## REQUIRED ACTION
Transcribe every record as it stands and set the images aside.

## RECORDS PROVIDED
•••••
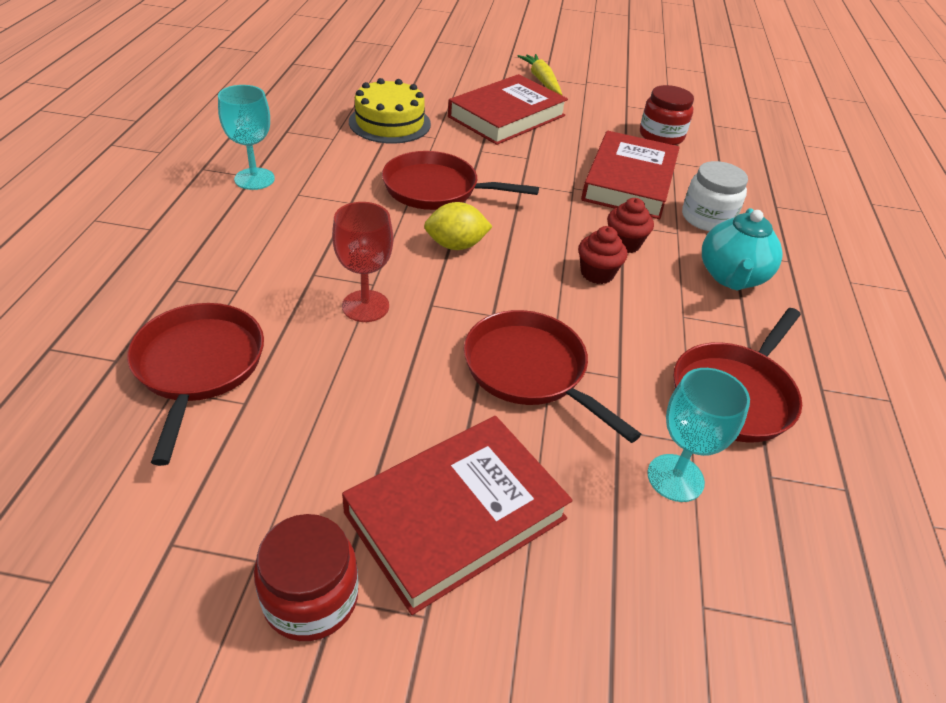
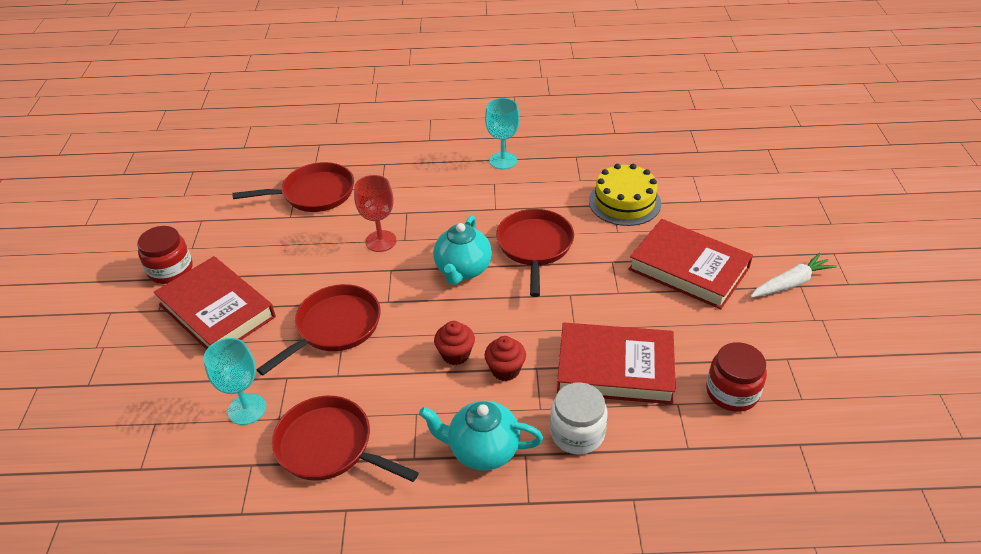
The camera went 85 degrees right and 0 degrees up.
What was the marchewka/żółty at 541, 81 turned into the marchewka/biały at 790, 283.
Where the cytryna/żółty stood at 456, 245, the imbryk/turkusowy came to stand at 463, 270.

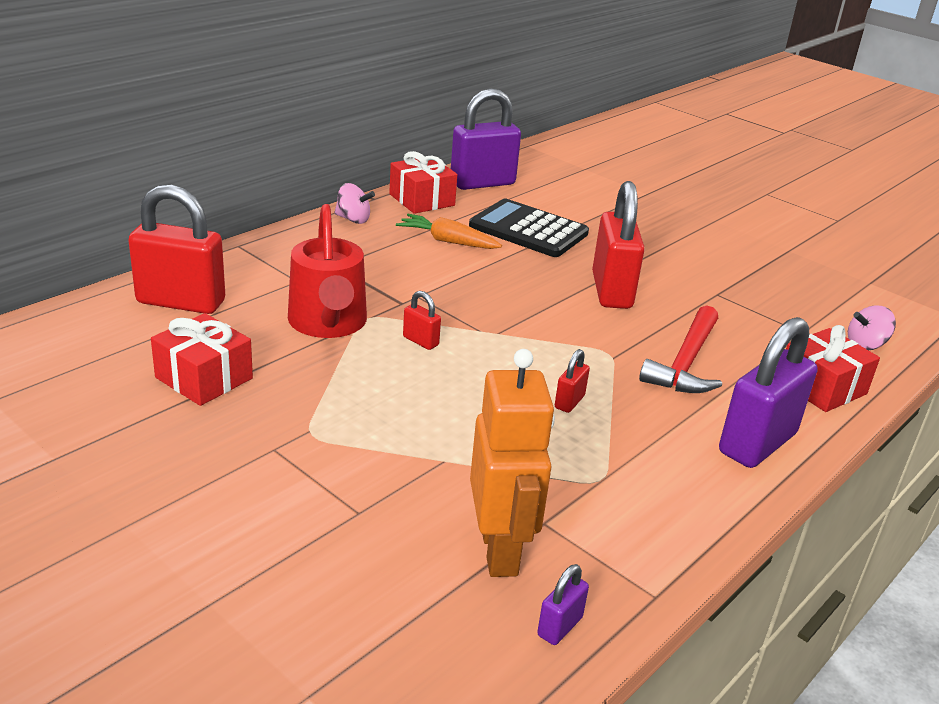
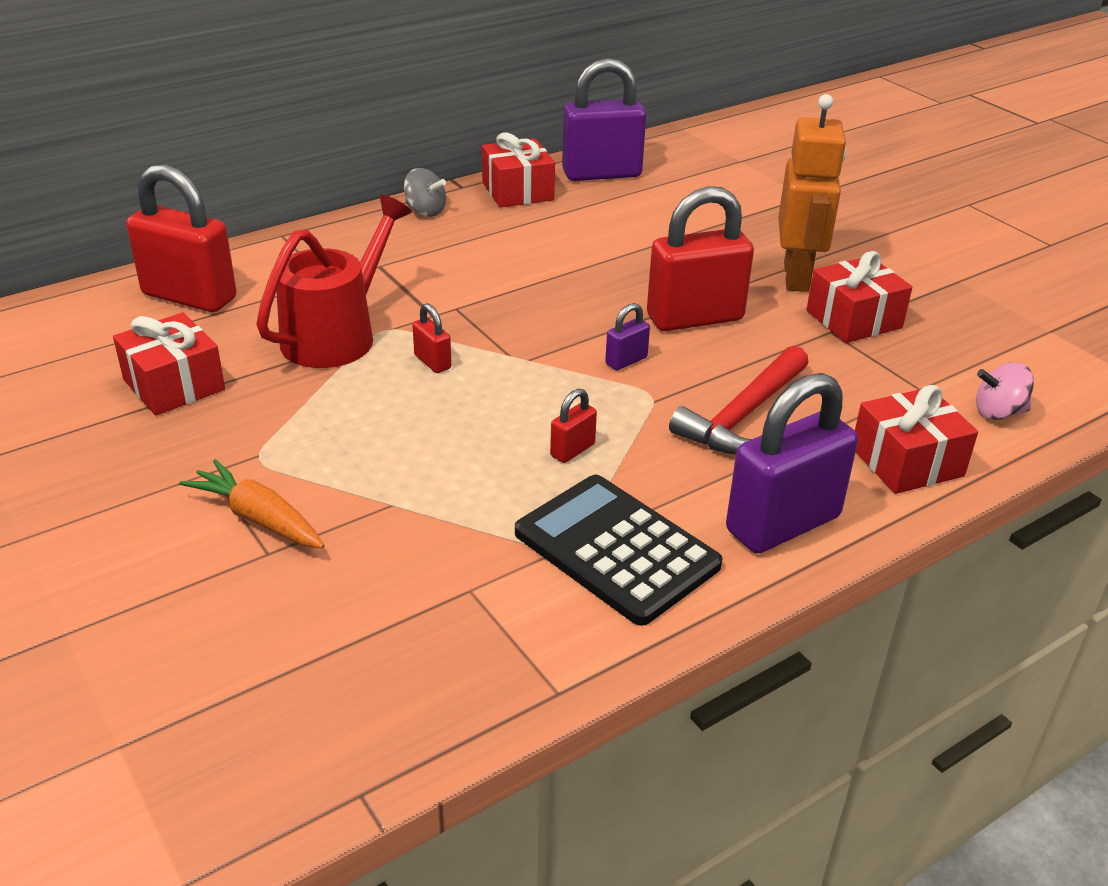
The camera went 15 degrees right and 5 degrees up.
The kłódka/czerwony at 611, 291 ended up facing another way, 60 degrees clockwise from before.
What was the bączek/różowy at 353, 219 turned into the bączek/szary at 425, 211.
The kalkulator/czarny ended up elsewhere, having gone from 528, 230 to 616, 549.
The konewka/czerwony at 328, 324 ended up facing another way, 150 degrees counterclockwise from before.
The marchewka/pomarańczowy ended up elsewhere, having gone from 448, 241 to 259, 518.
The robot/pomarańczowy ended up elsewhere, having gone from 500, 550 to 797, 277.
The kłódka/fioletowy ended up elsewhere, having gone from 559, 626 to 626, 361.
The second view gained the prezent/czerwony at 854, 319.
•••••
## SOLUTION TO THIS PROBLEM
The camera went 85 degrees right and 0 degrees up.
What was the marchewka/żółty at 541, 81 turned into the marchewka/biały at 790, 283.
Where the cytryna/żółty stood at 456, 245, the imbryk/turkusowy came to stand at 463, 270.

The camera went 15 degrees right and 5 degrees up.
The kłódka/czerwony at 611, 291 ended up facing another way, 60 degrees clockwise from before.
What was the bączek/różowy at 353, 219 turned into the bączek/szary at 425, 211.
The kalkulator/czarny ended up elsewhere, having gone from 528, 230 to 616, 549.
The konewka/czerwony at 328, 324 ended up facing another way, 150 degrees counterclockwise from before.
The marchewka/pomarańczowy ended up elsewhere, having gone from 448, 241 to 259, 518.
The robot/pomarańczowy ended up elsewhere, having gone from 500, 550 to 797, 277.
The kłódka/fioletowy ended up elsewhere, having gone from 559, 626 to 626, 361.
The second view gained the prezent/czerwony at 854, 319.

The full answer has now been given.